=== Input material ===
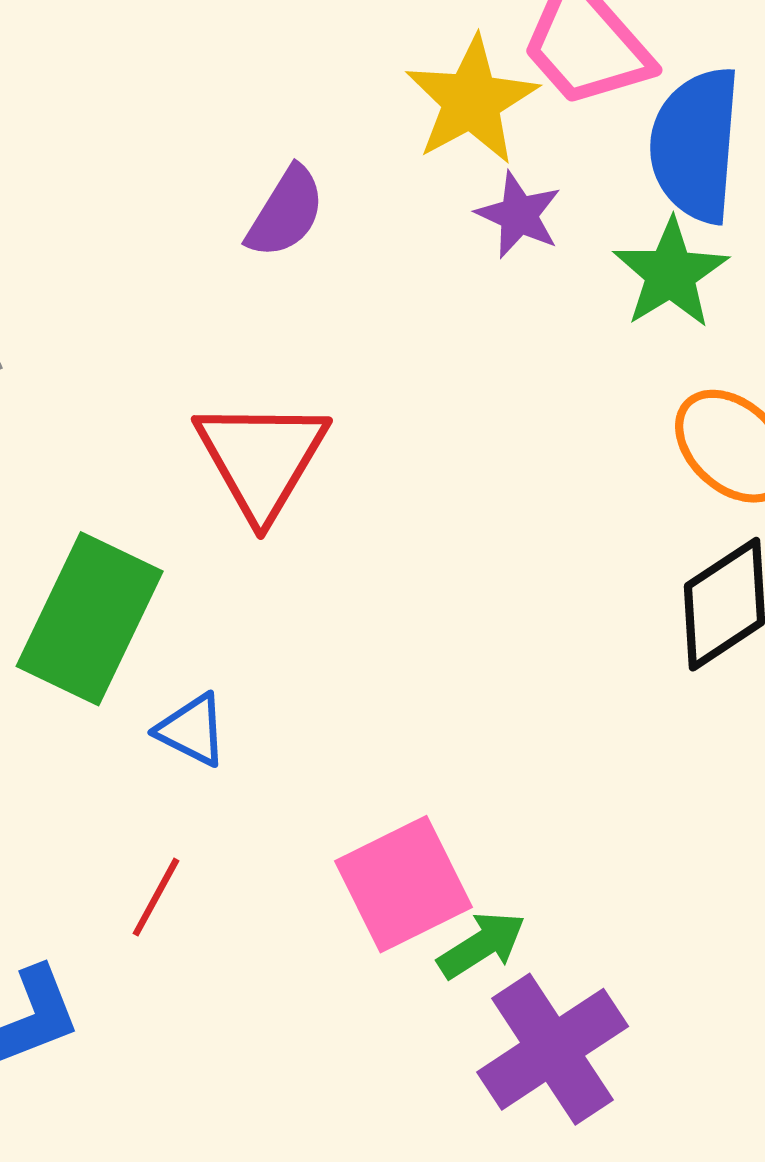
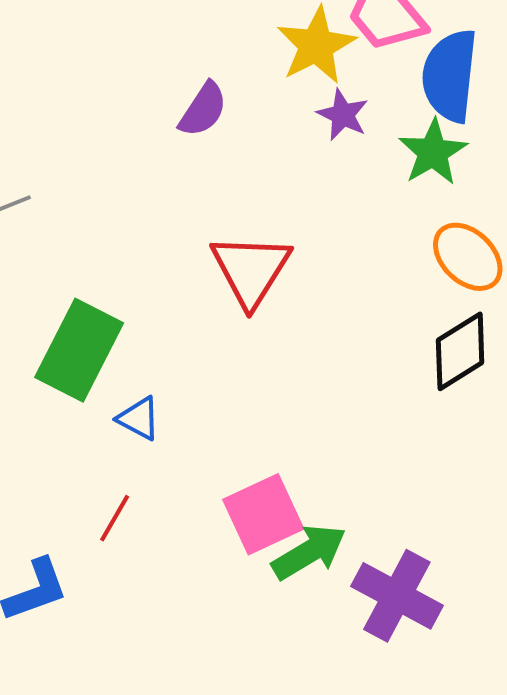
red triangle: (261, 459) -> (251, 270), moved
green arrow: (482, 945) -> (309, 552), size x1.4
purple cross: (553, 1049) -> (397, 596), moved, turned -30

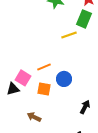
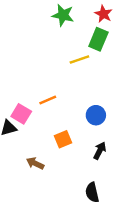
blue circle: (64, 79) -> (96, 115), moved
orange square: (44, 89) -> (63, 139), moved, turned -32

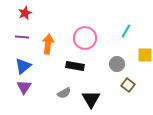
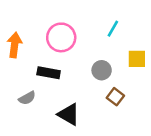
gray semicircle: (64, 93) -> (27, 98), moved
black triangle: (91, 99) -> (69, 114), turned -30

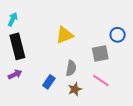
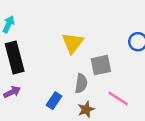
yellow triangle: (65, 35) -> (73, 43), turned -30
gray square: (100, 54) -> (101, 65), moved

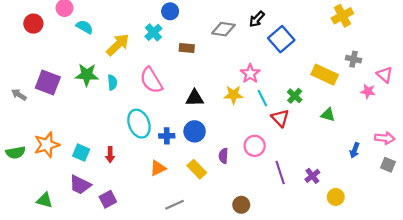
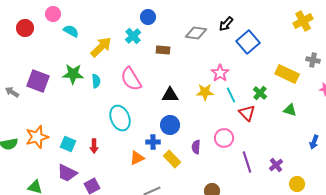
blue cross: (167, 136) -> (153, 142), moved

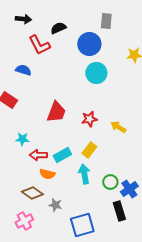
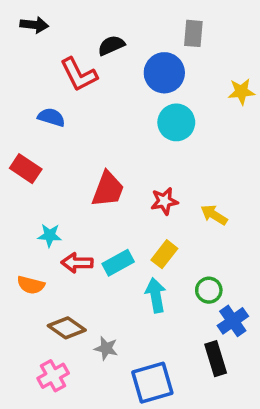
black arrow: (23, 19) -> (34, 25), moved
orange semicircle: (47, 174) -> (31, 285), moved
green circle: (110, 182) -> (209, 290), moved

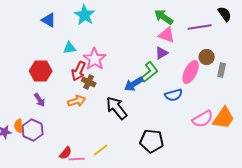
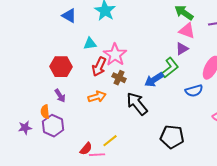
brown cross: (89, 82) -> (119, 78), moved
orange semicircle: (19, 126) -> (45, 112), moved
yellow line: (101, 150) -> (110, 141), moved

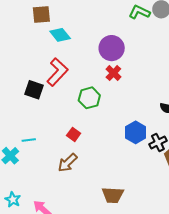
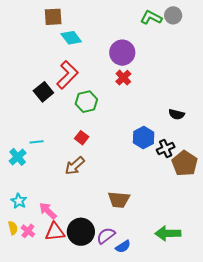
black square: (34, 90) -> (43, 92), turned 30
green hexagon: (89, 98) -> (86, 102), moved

=== Task item ===
Identify each line of the material where the word "arrow" shows up, and copy it.

=== Solution to this problem ===
green arrow: (482, 945) -> (309, 552), size x1.4
black arrow: (23, 19) -> (34, 25), moved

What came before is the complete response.